Problem description> Among these entries, count the lines containing the word "pink" and answer with only the number.

Records provided>
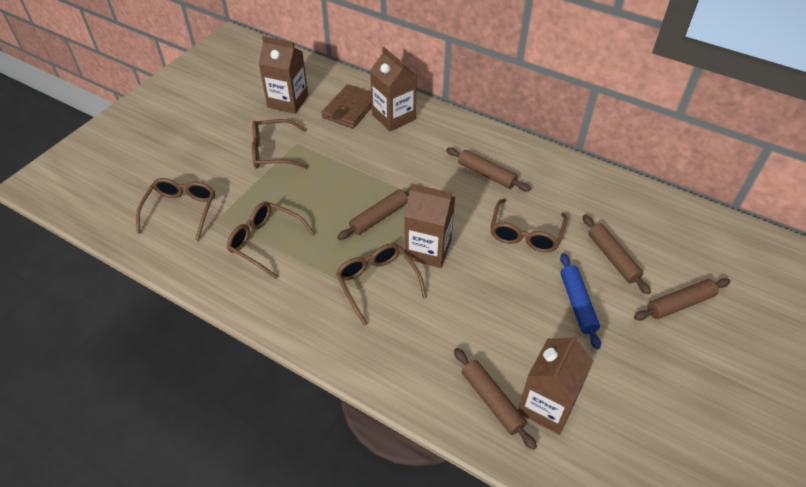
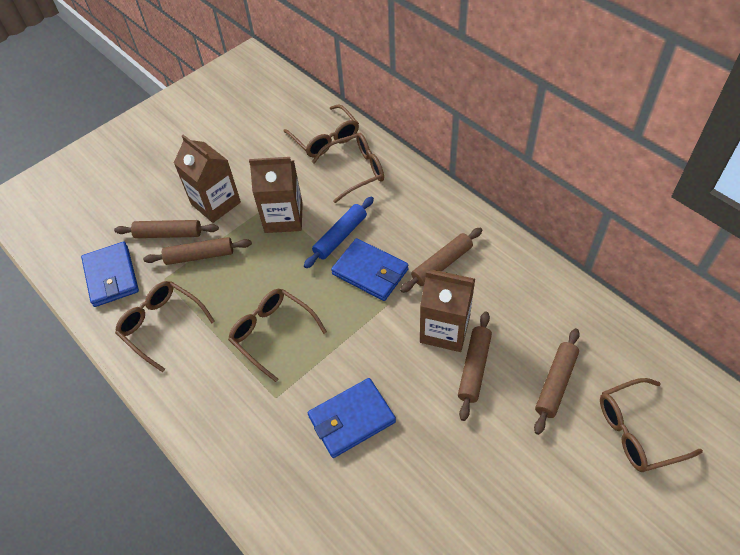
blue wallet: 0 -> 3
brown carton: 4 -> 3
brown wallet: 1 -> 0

* * *

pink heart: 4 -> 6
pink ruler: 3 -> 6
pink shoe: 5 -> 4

Result for this task> 3